▸ Exercise aim
Set down the data below from its first line to the line holding "orange circle: (91, 64) -> (95, 121), moved", inclusive; omit all pictures.

▸ Dataset
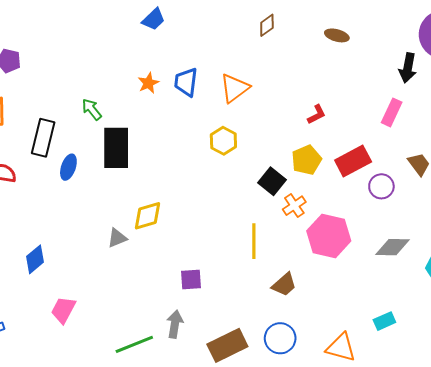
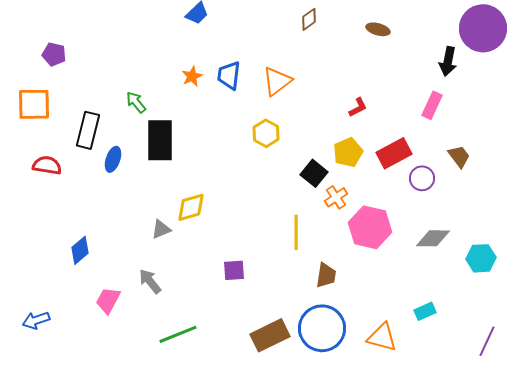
brown trapezoid: (284, 285) -> (326, 275), turned -40
gray arrow: (175, 324) -> (150, 281), moved, turned -48
blue circle: (280, 338) -> (322, 328), size x1.5

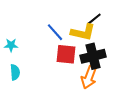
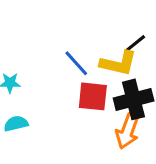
cyan semicircle: (15, 72) -> (16, 124), turned -98

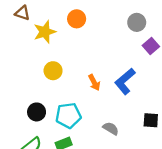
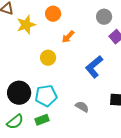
yellow circle: (53, 71) -> (48, 58), moved
orange arrow: (94, 82) -> (68, 37), moved, turned 72
black circle: (37, 112) -> (19, 93), size x1.5

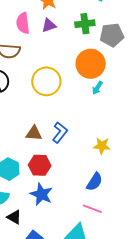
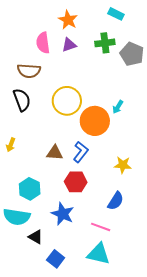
gray pentagon: (112, 35) -> (132, 54), turned 30
orange circle: (91, 64) -> (95, 121), moved
red hexagon: (40, 165) -> (76, 182), moved
pink line: (92, 209) -> (101, 227), moved

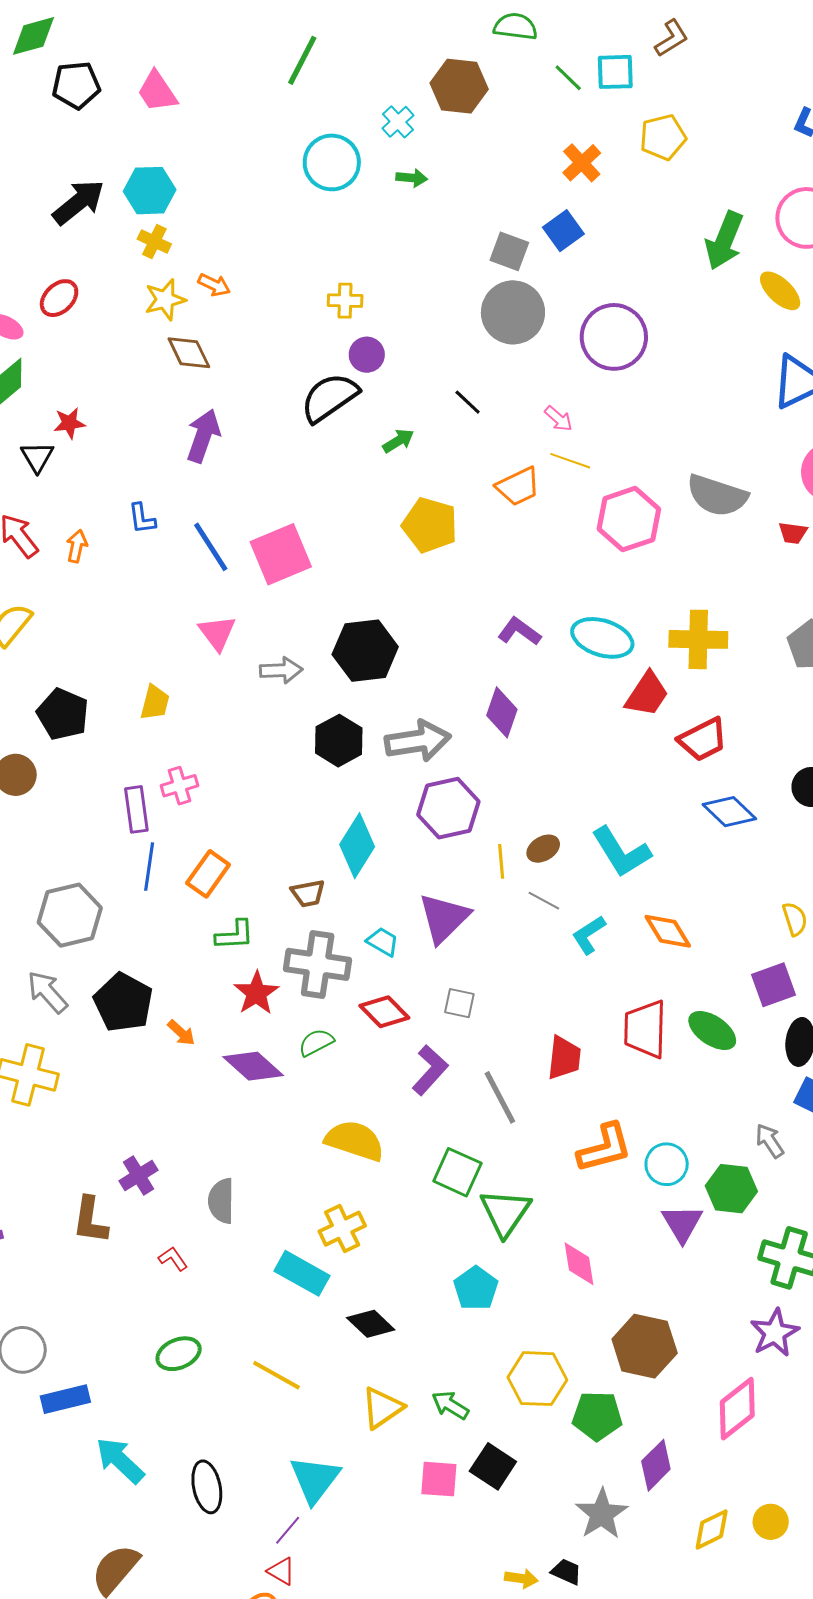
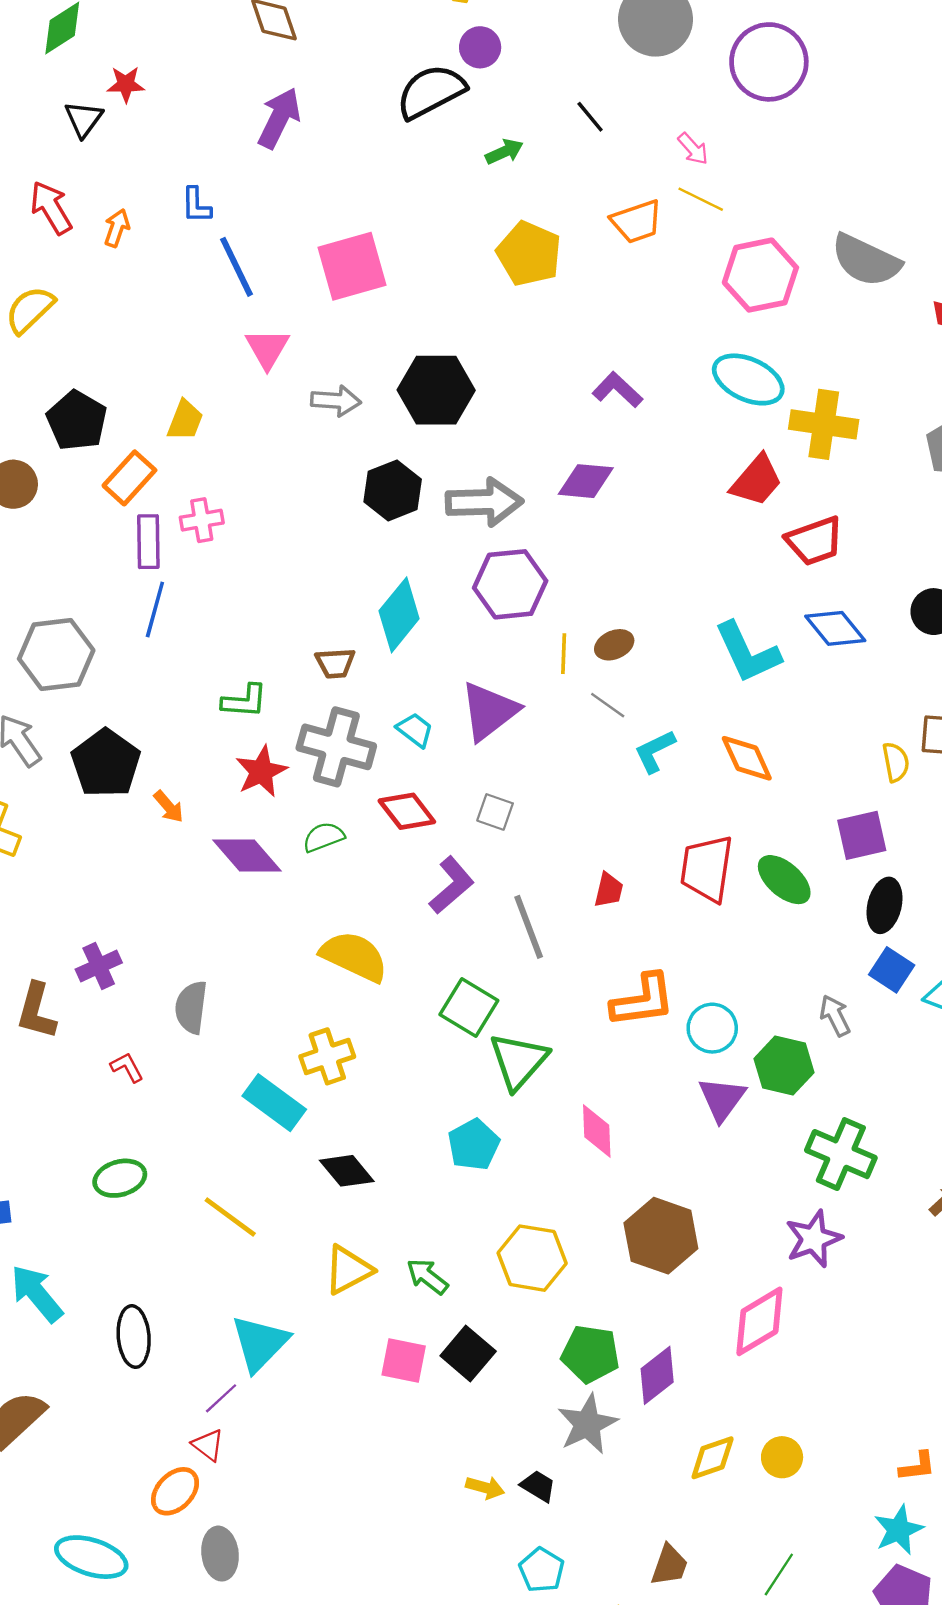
blue line: (211, 547) -> (237, 267), moved
cyan ellipse: (602, 638) -> (748, 379), moved
purple diamond: (502, 712) -> (586, 481), turned 69
cyan L-shape: (621, 852) -> (747, 652), moved
orange rectangle: (208, 874) -> (129, 478), moved
red trapezoid: (564, 1058) -> (609, 890), size x0.7
green pentagon: (597, 1416) -> (590, 1354), moved

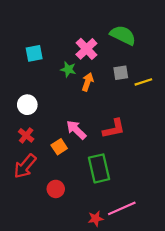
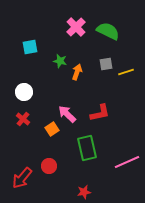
pink cross: (86, 49) -> (76, 27), moved
red arrow: (25, 166) -> (22, 178), moved
pink line: (122, 208) -> (127, 162), moved

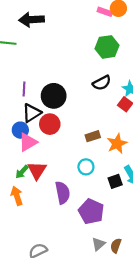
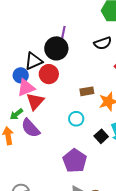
purple line: (24, 89) -> (63, 33), moved
red triangle: (37, 170) -> (35, 101), moved
black square: (115, 181) -> (101, 136), turned -32
purple semicircle: (63, 193) -> (31, 128), moved, turned 140

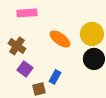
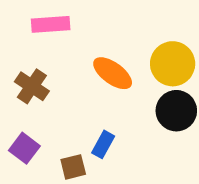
purple square: (25, 69) -> (24, 148), moved

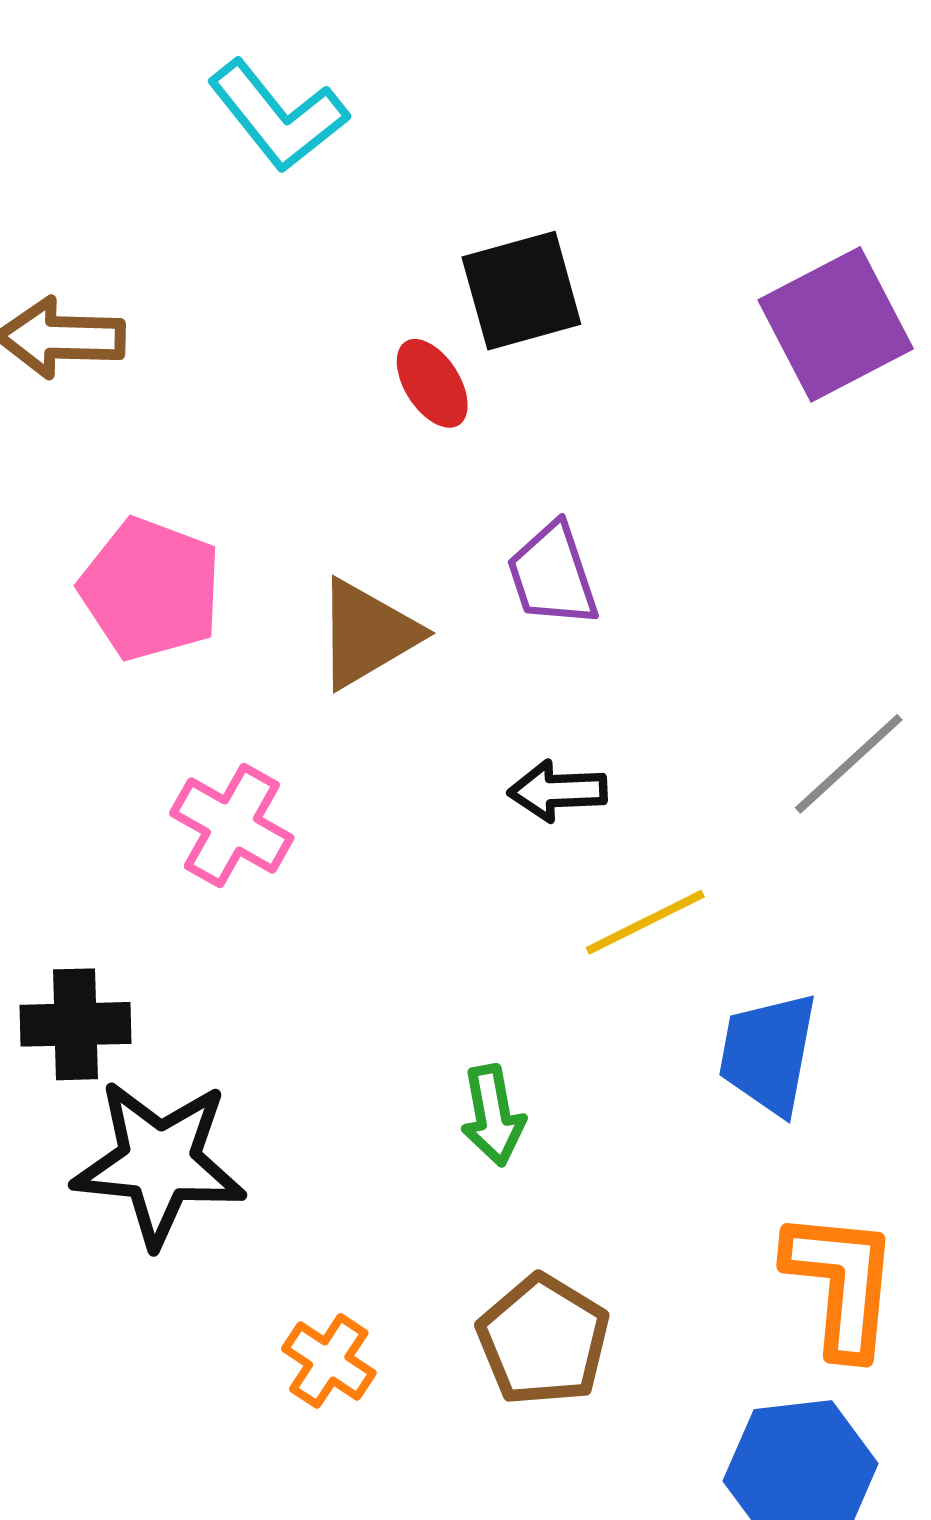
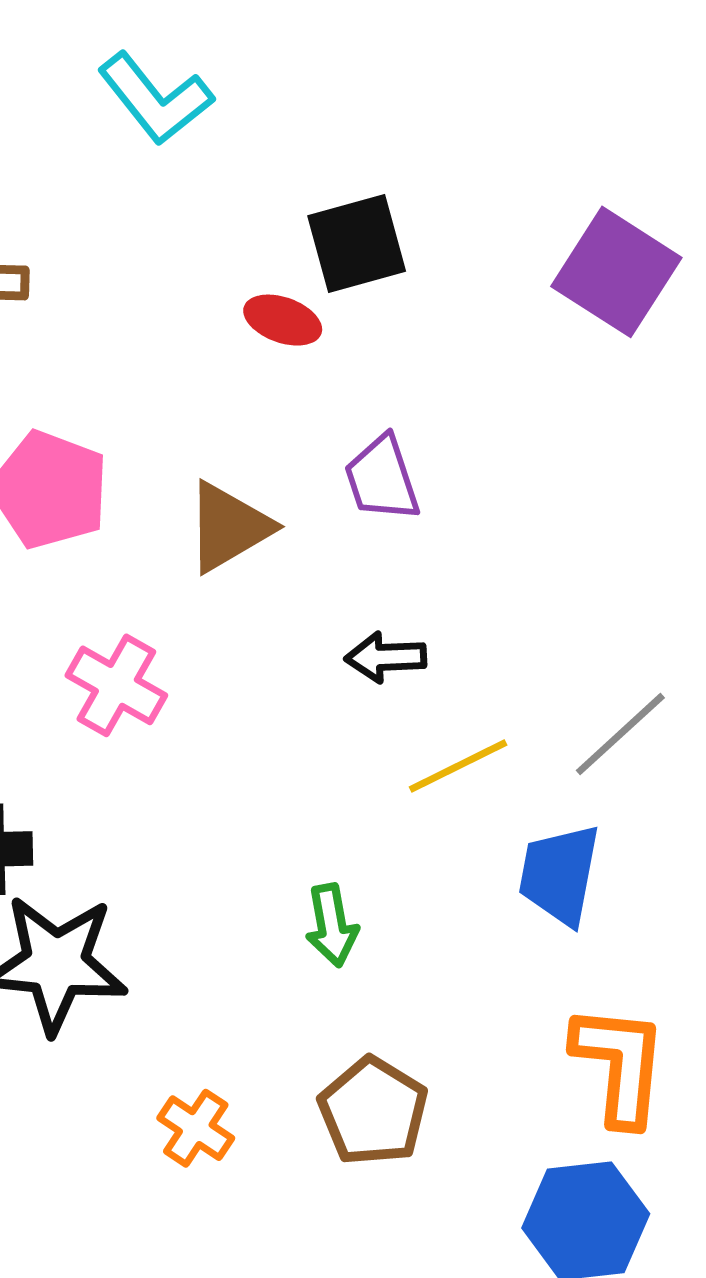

▸ Output of the task
brown trapezoid: (284, 285) -> (326, 275), turned -40
gray arrow: (175, 324) -> (150, 281), moved, turned -48
blue circle: (280, 338) -> (322, 328), size x1.5

cyan semicircle: (15, 72) -> (16, 124), turned -98

yellow circle: (53, 71) -> (48, 58), moved
orange arrow: (94, 82) -> (68, 37), moved, turned 72
black circle: (37, 112) -> (19, 93), size x1.5

gray pentagon: (112, 35) -> (132, 54), turned 30
orange circle: (91, 64) -> (95, 121), moved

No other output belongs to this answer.